Output the entries exactly as they appear. Pictures should not be included.

**** Given entries

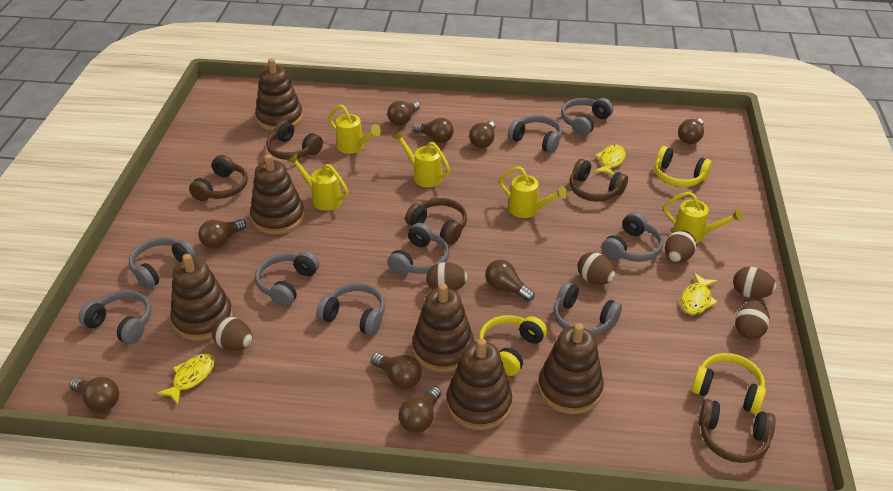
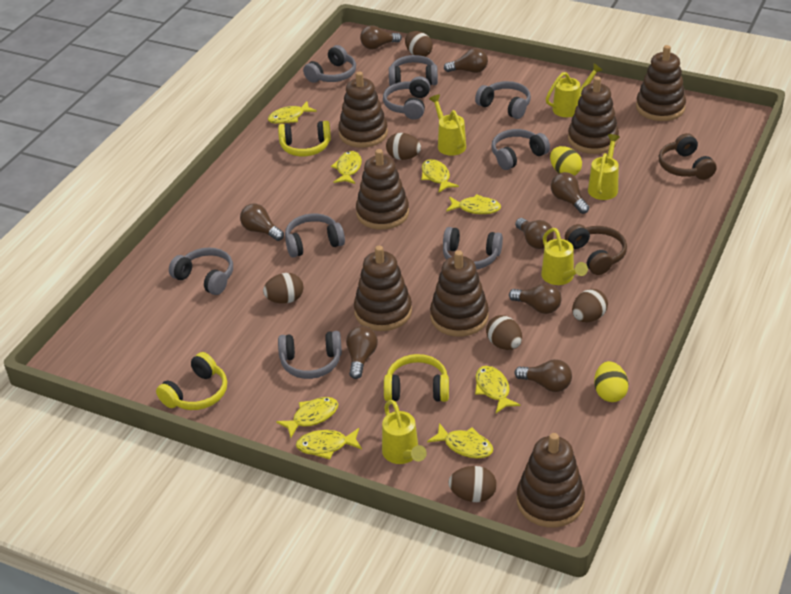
brown headphones: 5 -> 2
brown light bulb: 9 -> 8
brown stacking toy: 6 -> 7
yellow egg: 0 -> 2
yellow fish: 3 -> 8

********

• _Answer section_:
brown headphones: 5 -> 2
brown light bulb: 9 -> 8
brown stacking toy: 6 -> 7
yellow egg: 0 -> 2
yellow fish: 3 -> 8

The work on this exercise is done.